Which lines of the entries below run from the one holding "BT1: 4.5V (plus" to the one holding "R5: 3.9 (+5V, VLOAD) -> 3.9 (LED, VLOAD)", inclusive? Set down exactly those lines and no others.

• [Records supplied]:
+++++
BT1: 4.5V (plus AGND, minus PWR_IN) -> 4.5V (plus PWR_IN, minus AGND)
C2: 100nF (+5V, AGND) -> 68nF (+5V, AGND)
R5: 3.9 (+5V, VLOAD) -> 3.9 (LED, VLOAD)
+++++
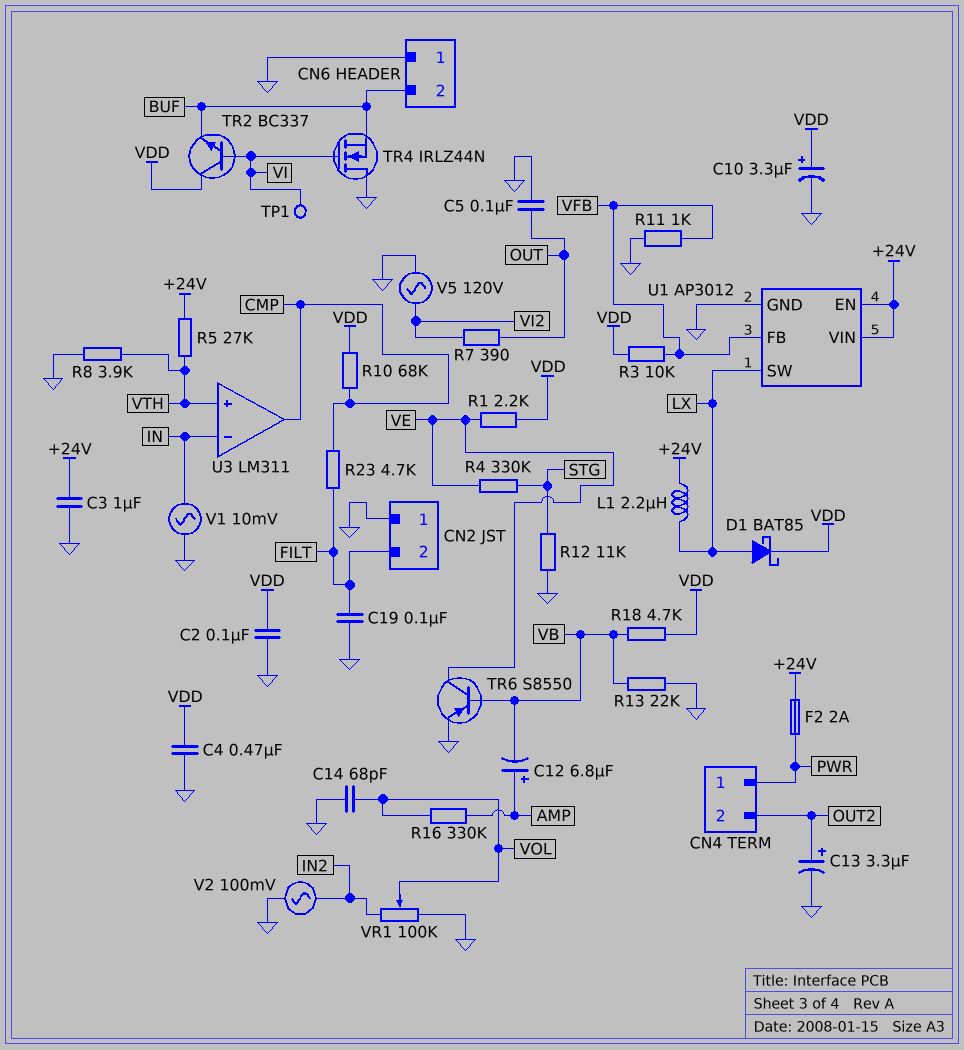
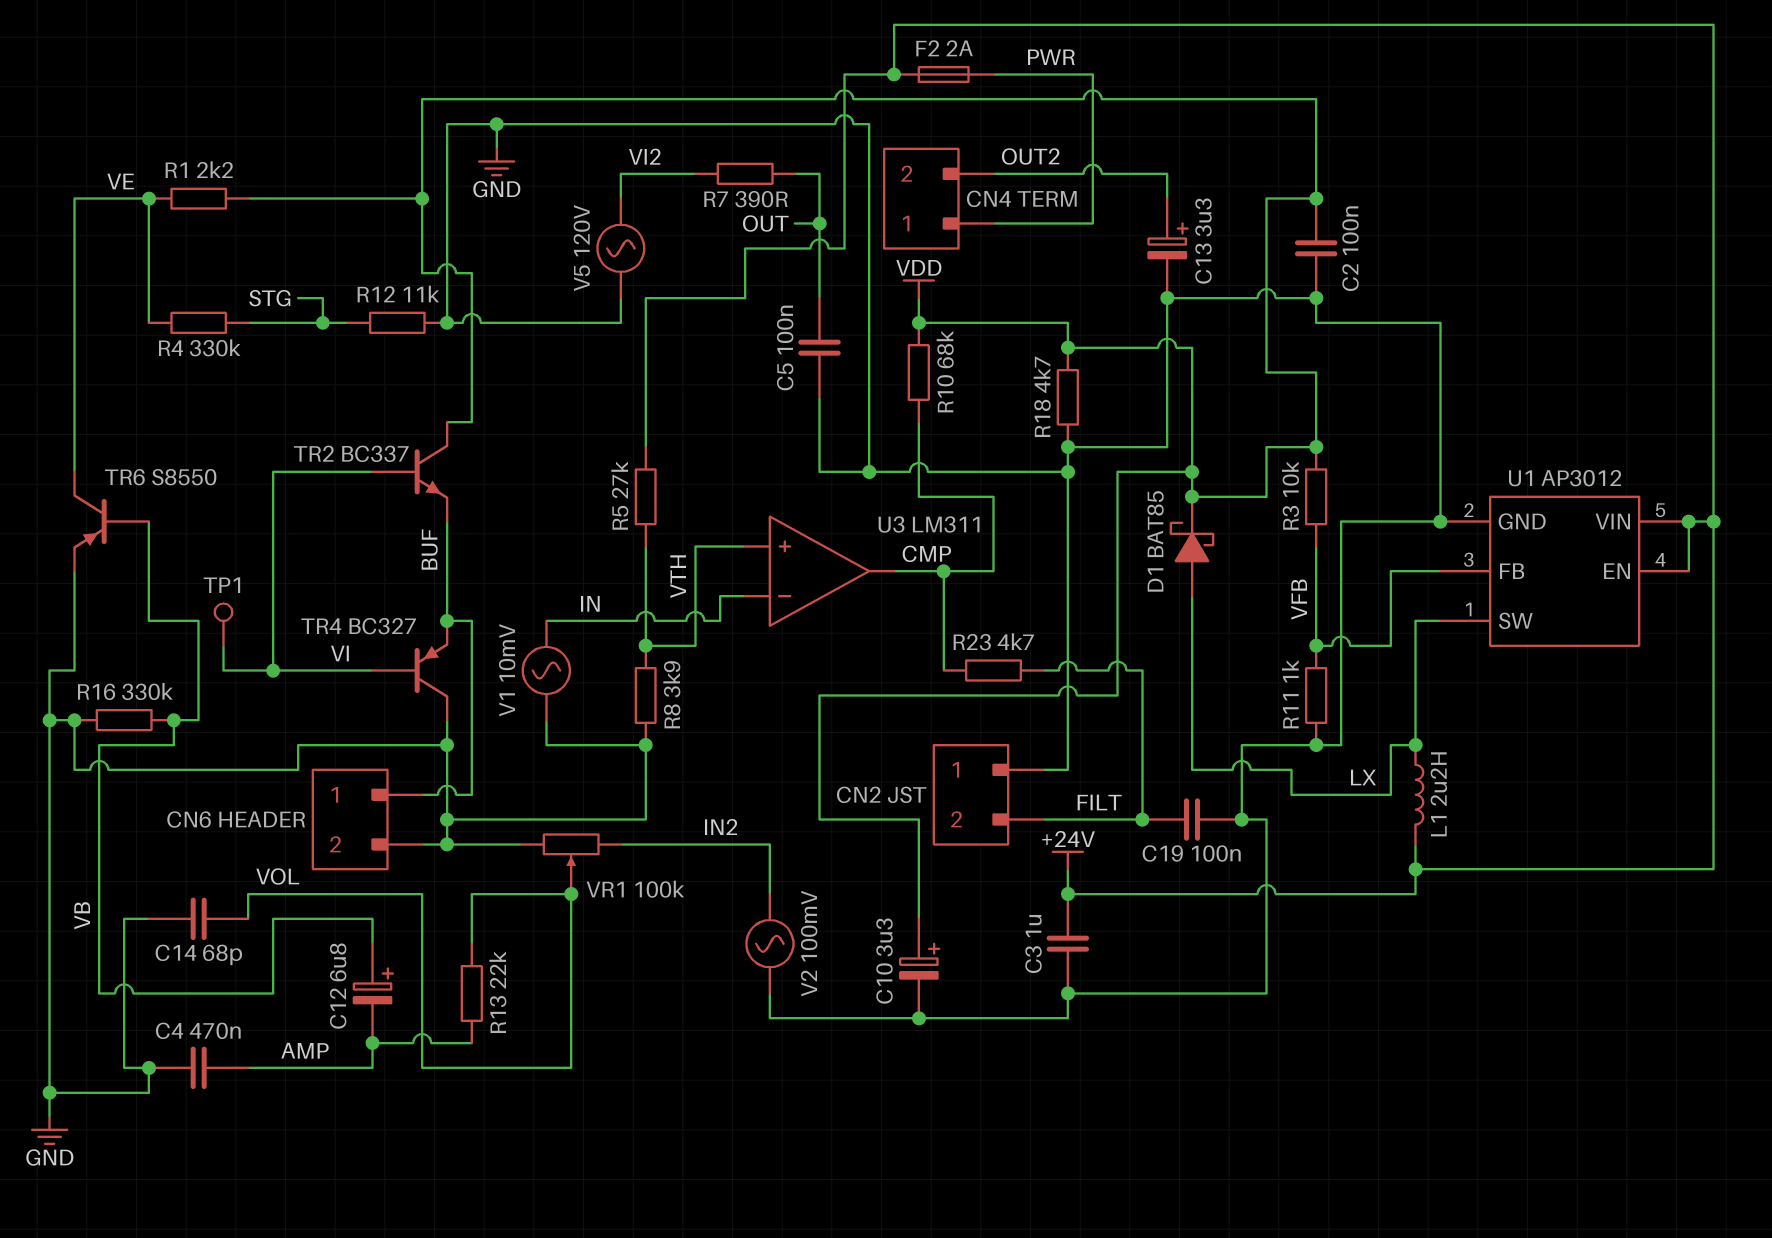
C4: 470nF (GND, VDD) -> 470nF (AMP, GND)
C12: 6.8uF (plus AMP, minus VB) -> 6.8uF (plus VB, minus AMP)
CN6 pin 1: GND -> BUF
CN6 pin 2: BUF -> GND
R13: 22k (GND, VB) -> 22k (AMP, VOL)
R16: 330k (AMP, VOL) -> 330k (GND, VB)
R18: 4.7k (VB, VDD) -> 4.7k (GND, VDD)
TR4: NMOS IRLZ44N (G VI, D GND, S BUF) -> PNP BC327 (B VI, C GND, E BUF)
+++++
• [Written solution]:
BT1: 4.5V (plus AGND, minus PWR_IN) -> 4.5V (plus PWR_IN, minus AGND)
C2: 100nF (+5V, AGND) -> 68nF (+5V, AGND)
R5: 3.9 (+5V, VLOAD) -> 3.9 (LED, VLOAD)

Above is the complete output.